BRIEF
Transcribe every line below exactly; no image goes into the output.
═════ DATA SHOWN ═════
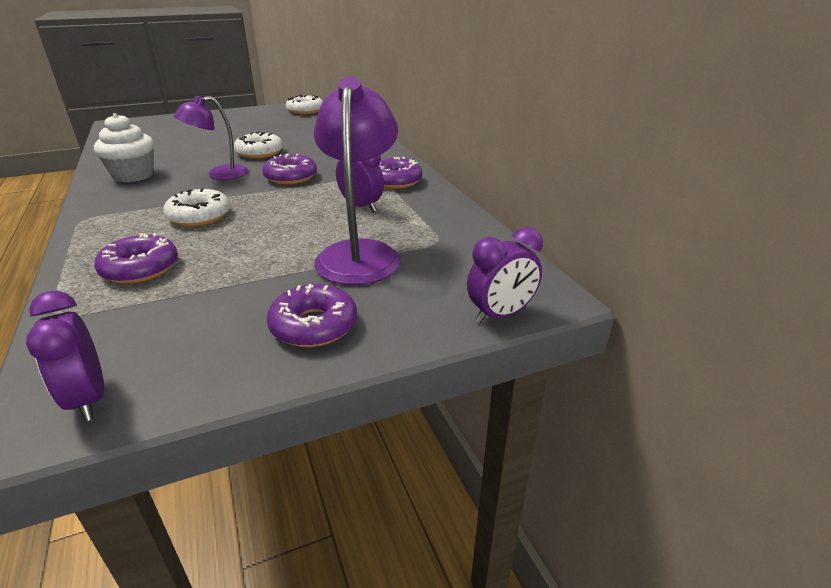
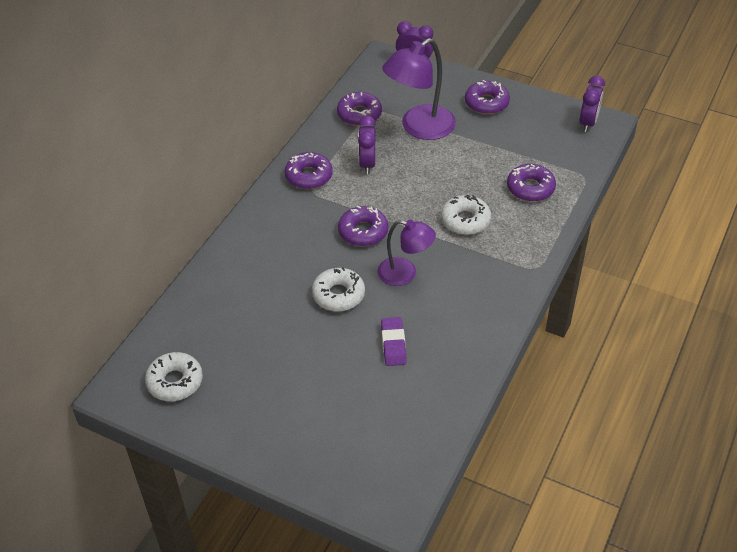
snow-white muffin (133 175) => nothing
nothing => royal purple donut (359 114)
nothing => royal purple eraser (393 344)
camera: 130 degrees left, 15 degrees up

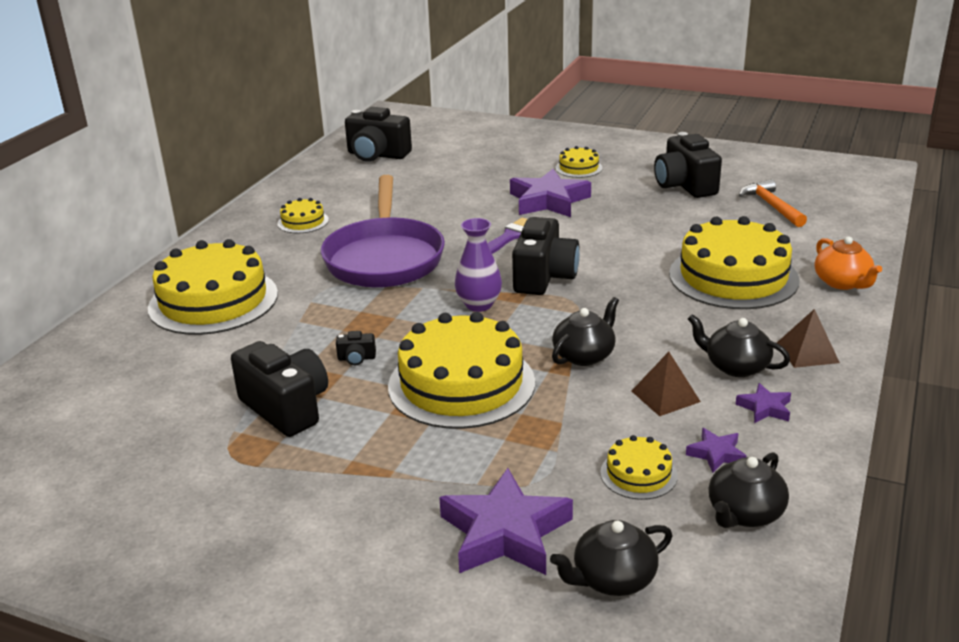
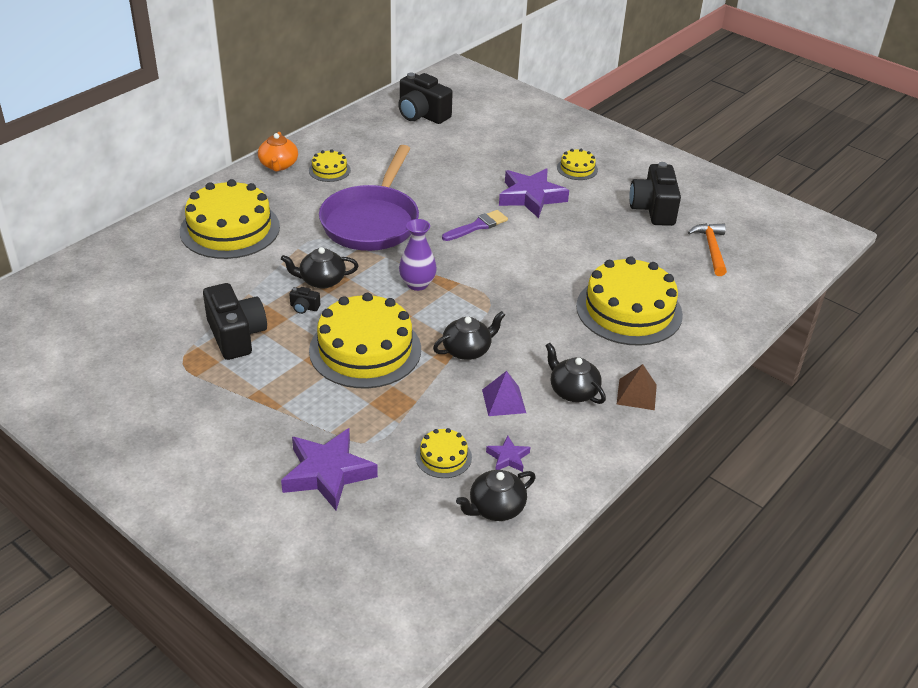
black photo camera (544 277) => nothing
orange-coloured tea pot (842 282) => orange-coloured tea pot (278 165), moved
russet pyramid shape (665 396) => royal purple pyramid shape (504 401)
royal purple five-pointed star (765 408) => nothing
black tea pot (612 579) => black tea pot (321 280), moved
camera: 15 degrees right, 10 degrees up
═════
RESPONSE
snow-white muffin (133 175) => nothing
nothing => royal purple donut (359 114)
nothing => royal purple eraser (393 344)
camera: 130 degrees left, 15 degrees up

black photo camera (544 277) => nothing
orange-coloured tea pot (842 282) => orange-coloured tea pot (278 165), moved
russet pyramid shape (665 396) => royal purple pyramid shape (504 401)
royal purple five-pointed star (765 408) => nothing
black tea pot (612 579) => black tea pot (321 280), moved
camera: 15 degrees right, 10 degrees up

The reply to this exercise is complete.